*** INPUT DATA Section Begins ***

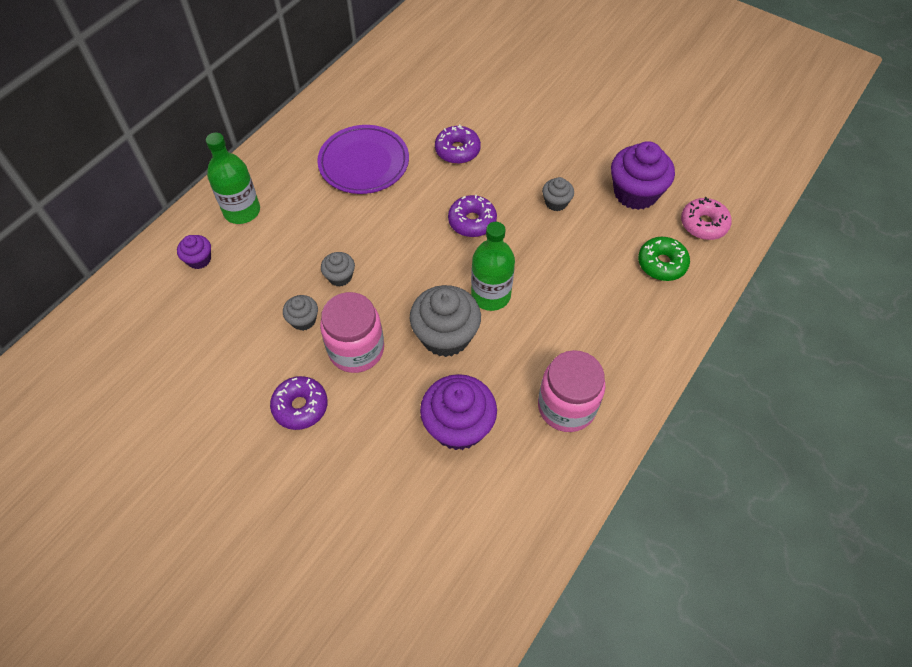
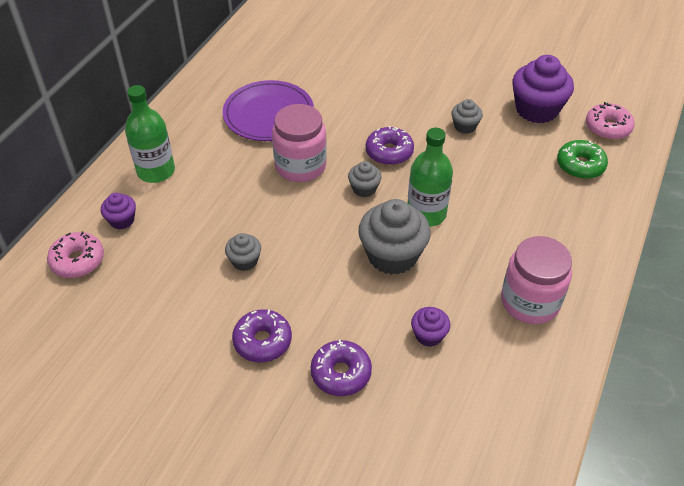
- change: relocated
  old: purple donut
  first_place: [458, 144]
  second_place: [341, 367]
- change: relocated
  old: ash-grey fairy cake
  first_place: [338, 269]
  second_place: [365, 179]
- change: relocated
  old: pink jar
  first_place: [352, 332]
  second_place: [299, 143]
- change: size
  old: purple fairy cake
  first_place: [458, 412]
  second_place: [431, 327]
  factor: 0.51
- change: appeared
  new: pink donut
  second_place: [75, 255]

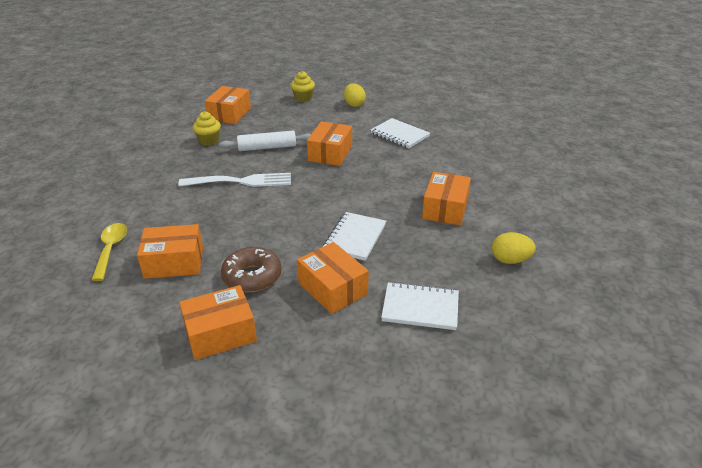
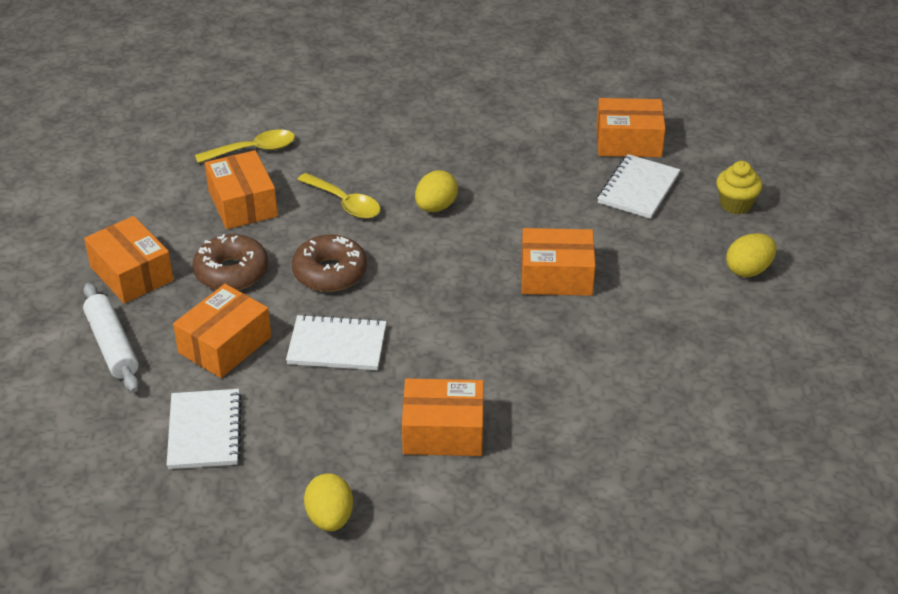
- change: missing
  old: yellow fairy cake
  first_place: [207, 128]
- change: relocated
  old: white exercise book
  first_place: [400, 133]
  second_place: [638, 186]
- change: relocated
  old: white rolling pin
  first_place: [265, 141]
  second_place: [111, 338]
- change: exchanged
  old: white fork
  new: yellow toy egg
  first_place: [234, 180]
  second_place: [436, 191]
- change: appeared
  new: yellow tablespoon
  second_place: [339, 196]
- change: appeared
  new: russet donut
  second_place: [329, 263]

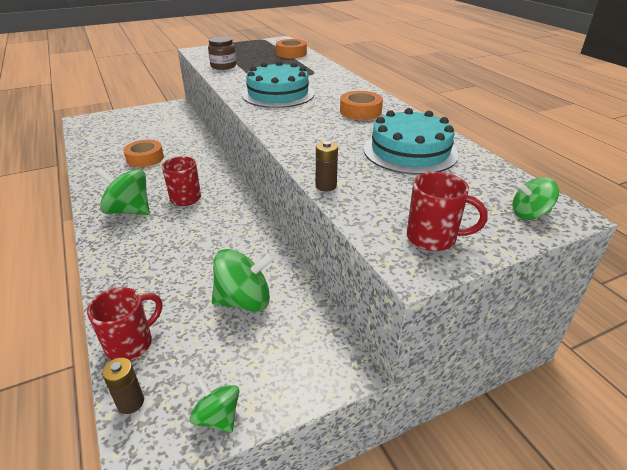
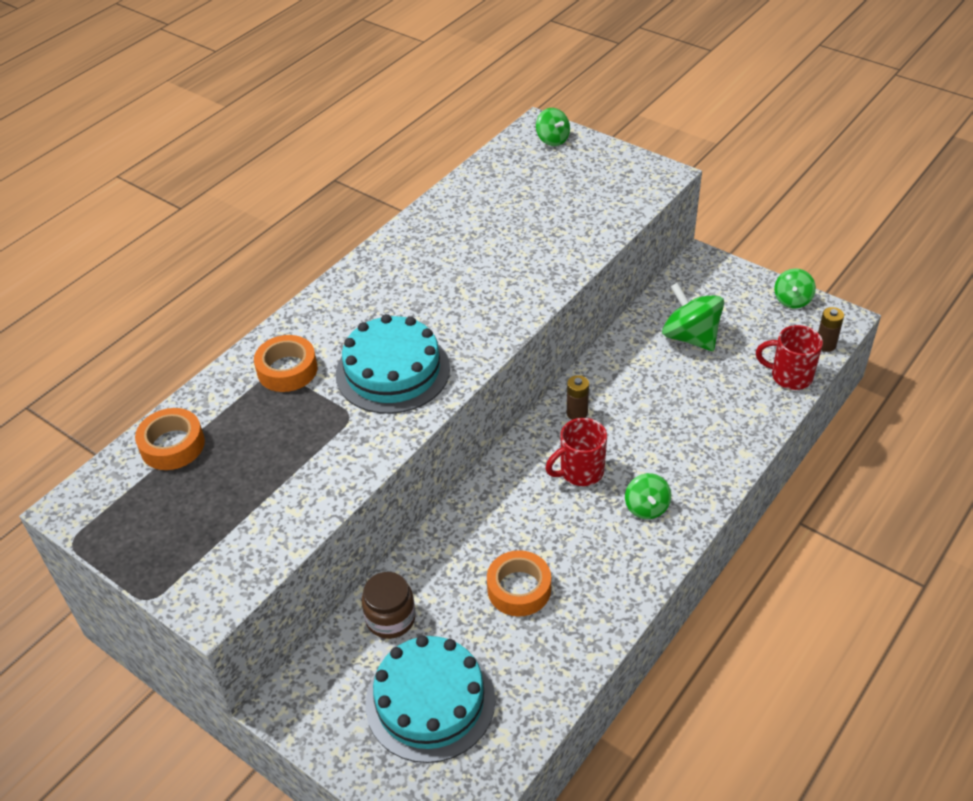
- change: relocated
  old: russet jar
  first_place: [222, 53]
  second_place: [389, 605]
- change: relocated
  old: orange sticky tape
  first_place: [361, 105]
  second_place: [286, 363]
- change: relocated
  old: teal cake
  first_place: [411, 141]
  second_place: [430, 699]
- change: relocated
  old: russet battery
  first_place: [327, 166]
  second_place: [578, 397]
- change: size
  old: leaf-green toy top
  first_place: [123, 191]
  second_place: [648, 496]
  factor: 0.59
- change: missing
  old: red tea mug
  first_place: [447, 211]

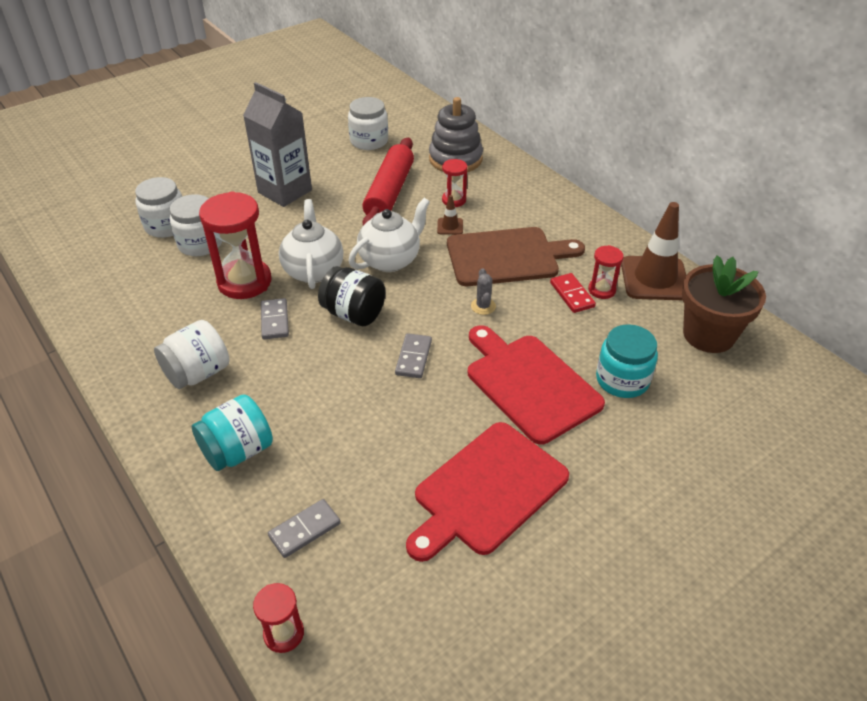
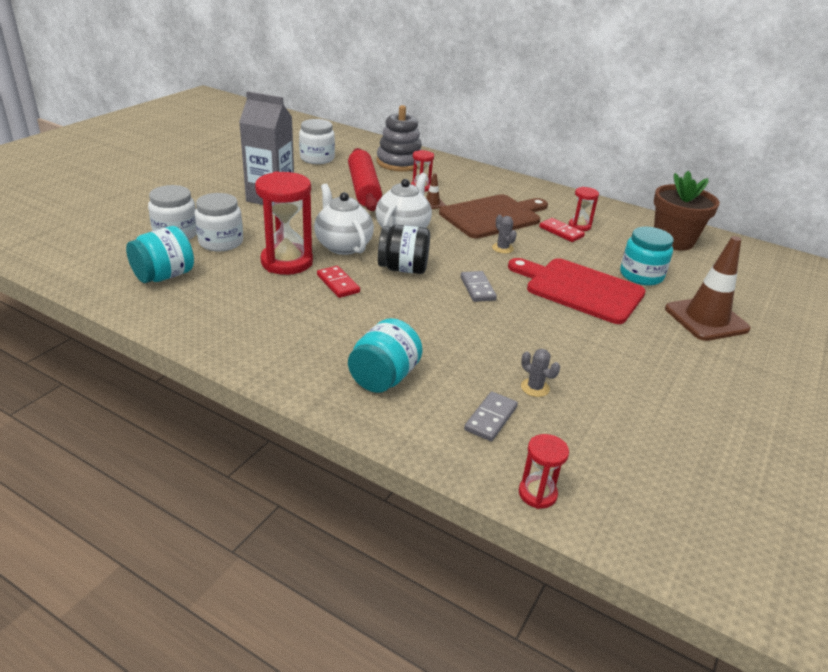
- change: relocated
  old: russet traffic cone
  first_place: [653, 251]
  second_place: [708, 288]
- change: colour
  old: ash-grey domino piece
  new: red domino piece
  first_place: [275, 318]
  second_place: [338, 282]
- change: missing
  old: white jar
  first_place: [192, 354]
- change: missing
  old: red cutting board
  first_place: [487, 492]
- change: appeared
  new: teal jar
  second_place: [160, 254]
- change: appeared
  new: ash-grey saguaro cactus
  second_place: [540, 373]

*** INPUT DATA Section Ends ***

Omit the pictures, then retype the remaining material without a single change.

WRITTEN RESPONSE =
- change: relocated
  old: purple donut
  first_place: [458, 144]
  second_place: [341, 367]
- change: relocated
  old: ash-grey fairy cake
  first_place: [338, 269]
  second_place: [365, 179]
- change: relocated
  old: pink jar
  first_place: [352, 332]
  second_place: [299, 143]
- change: size
  old: purple fairy cake
  first_place: [458, 412]
  second_place: [431, 327]
  factor: 0.51
- change: appeared
  new: pink donut
  second_place: [75, 255]

- change: missing
  old: yellow fairy cake
  first_place: [207, 128]
- change: relocated
  old: white exercise book
  first_place: [400, 133]
  second_place: [638, 186]
- change: relocated
  old: white rolling pin
  first_place: [265, 141]
  second_place: [111, 338]
- change: exchanged
  old: white fork
  new: yellow toy egg
  first_place: [234, 180]
  second_place: [436, 191]
- change: appeared
  new: yellow tablespoon
  second_place: [339, 196]
- change: appeared
  new: russet donut
  second_place: [329, 263]

- change: relocated
  old: russet jar
  first_place: [222, 53]
  second_place: [389, 605]
- change: relocated
  old: orange sticky tape
  first_place: [361, 105]
  second_place: [286, 363]
- change: relocated
  old: teal cake
  first_place: [411, 141]
  second_place: [430, 699]
- change: relocated
  old: russet battery
  first_place: [327, 166]
  second_place: [578, 397]
- change: size
  old: leaf-green toy top
  first_place: [123, 191]
  second_place: [648, 496]
  factor: 0.59
- change: missing
  old: red tea mug
  first_place: [447, 211]

- change: relocated
  old: russet traffic cone
  first_place: [653, 251]
  second_place: [708, 288]
- change: colour
  old: ash-grey domino piece
  new: red domino piece
  first_place: [275, 318]
  second_place: [338, 282]
- change: missing
  old: white jar
  first_place: [192, 354]
- change: missing
  old: red cutting board
  first_place: [487, 492]
- change: appeared
  new: teal jar
  second_place: [160, 254]
- change: appeared
  new: ash-grey saguaro cactus
  second_place: [540, 373]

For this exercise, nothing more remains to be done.